- THE PROBLEM
This exercise calls for the data below to be retyped exactly, minus any images.

Object matching data

■ ■ ■ ■ ■ ■ ■

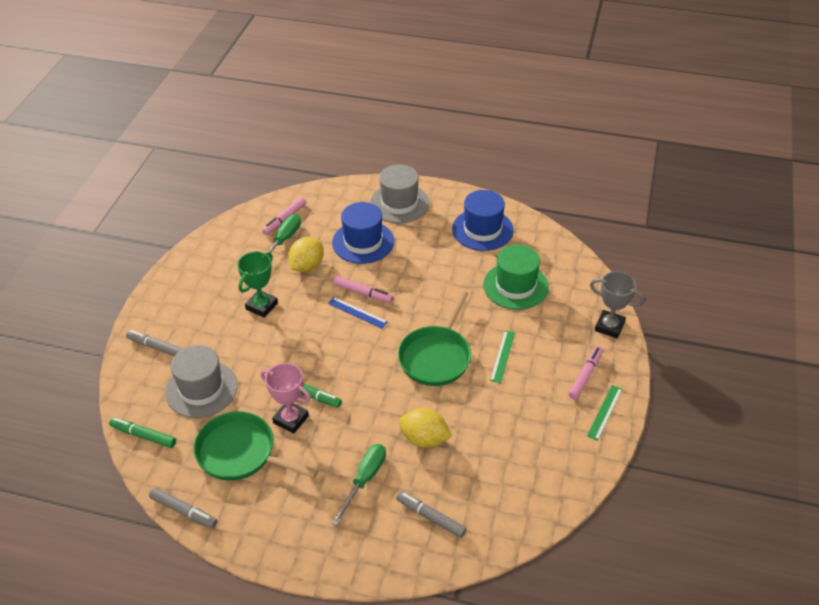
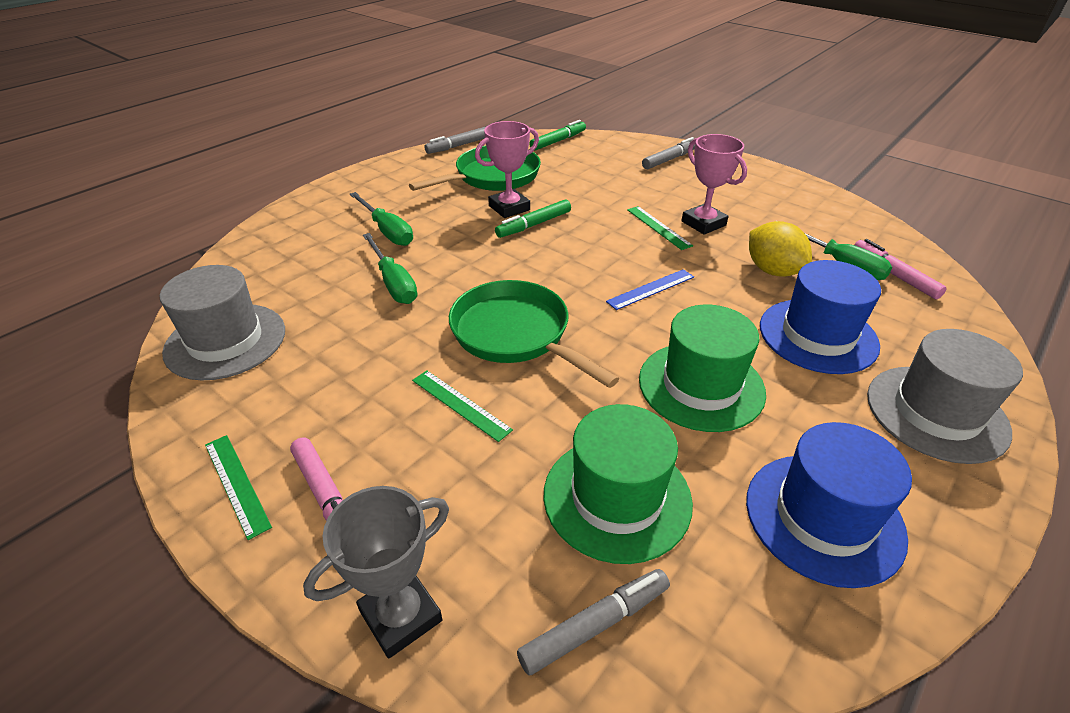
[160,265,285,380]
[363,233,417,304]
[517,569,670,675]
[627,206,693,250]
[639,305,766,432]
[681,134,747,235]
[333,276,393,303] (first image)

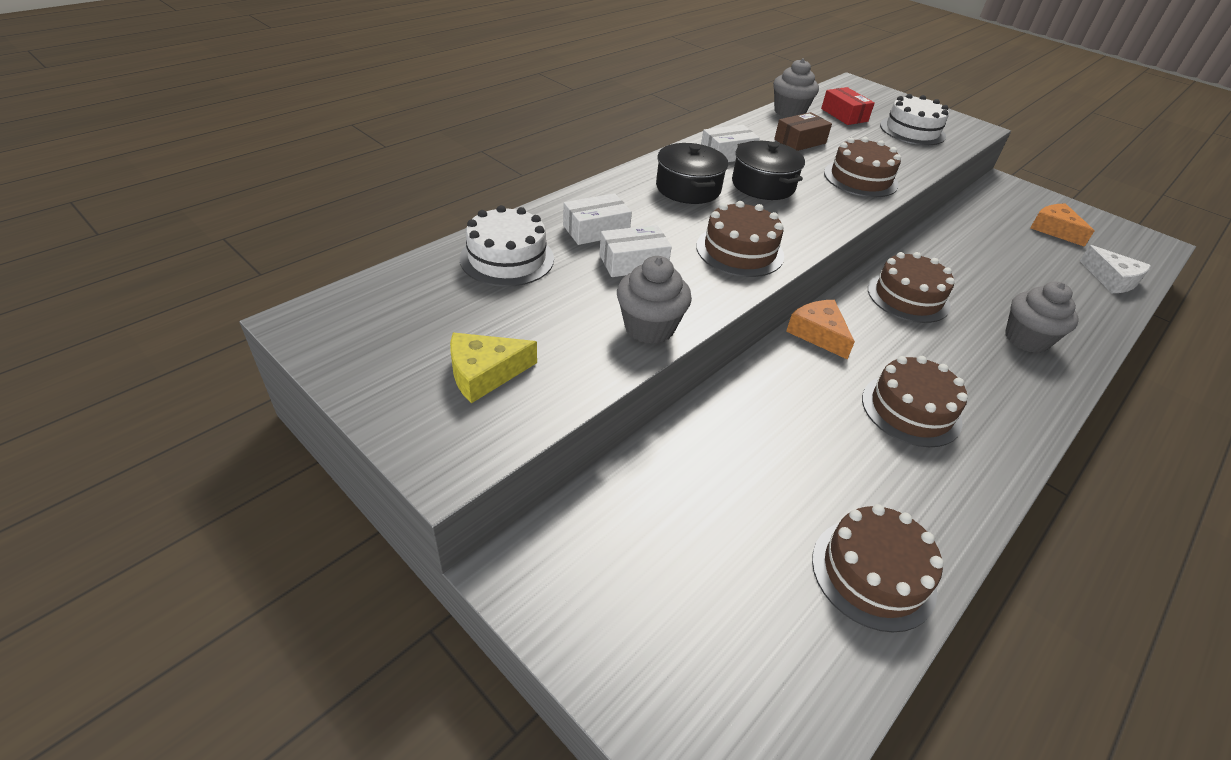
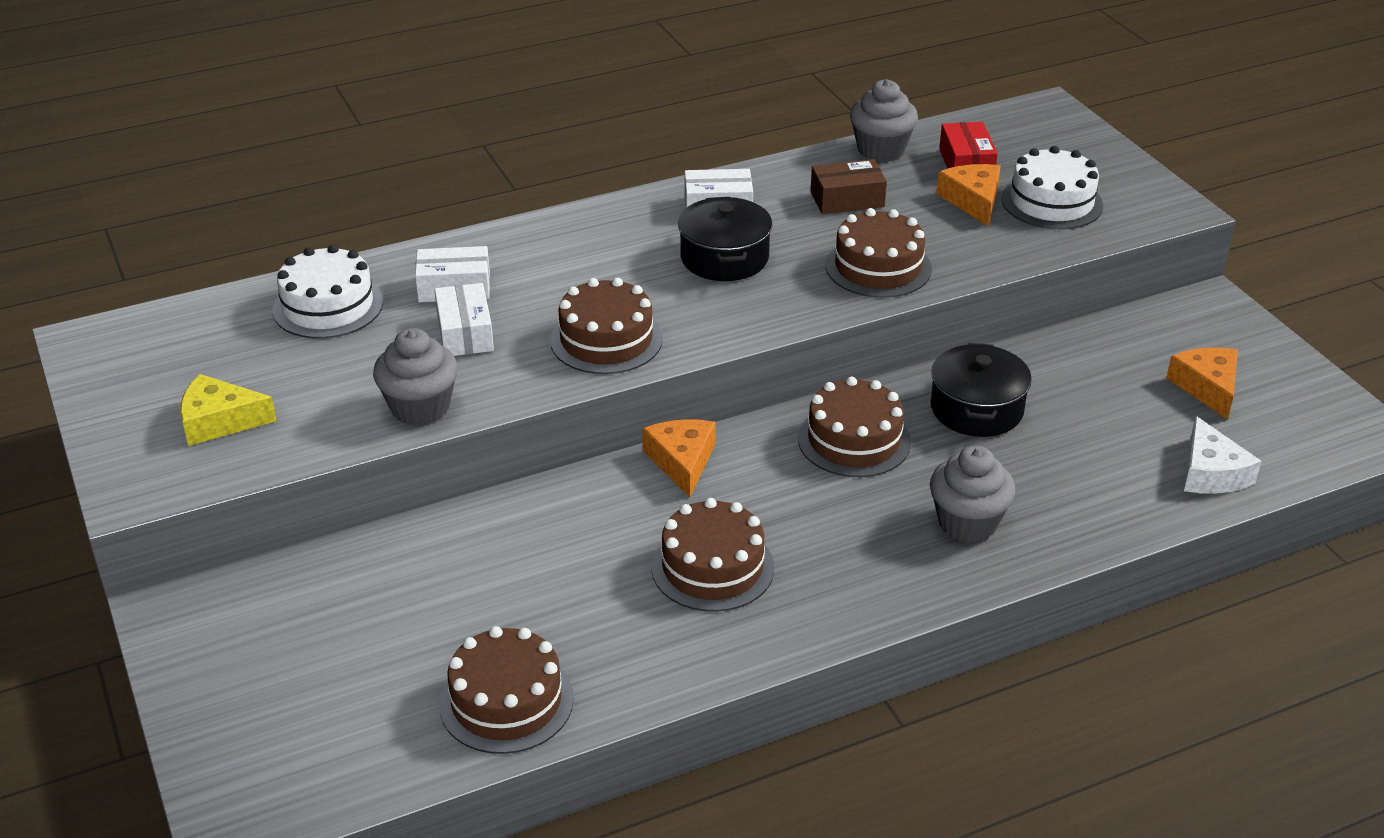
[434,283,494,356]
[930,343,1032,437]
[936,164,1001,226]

■ ■ ■ ■ ■ ■ ■

- EXPECTED OUTPUT
[160,265,285,380]
[363,233,417,304]
[517,569,670,675]
[627,206,693,250]
[639,305,766,432]
[681,134,747,235]
[333,276,393,303] (first image)

[434,283,494,356]
[930,343,1032,437]
[936,164,1001,226]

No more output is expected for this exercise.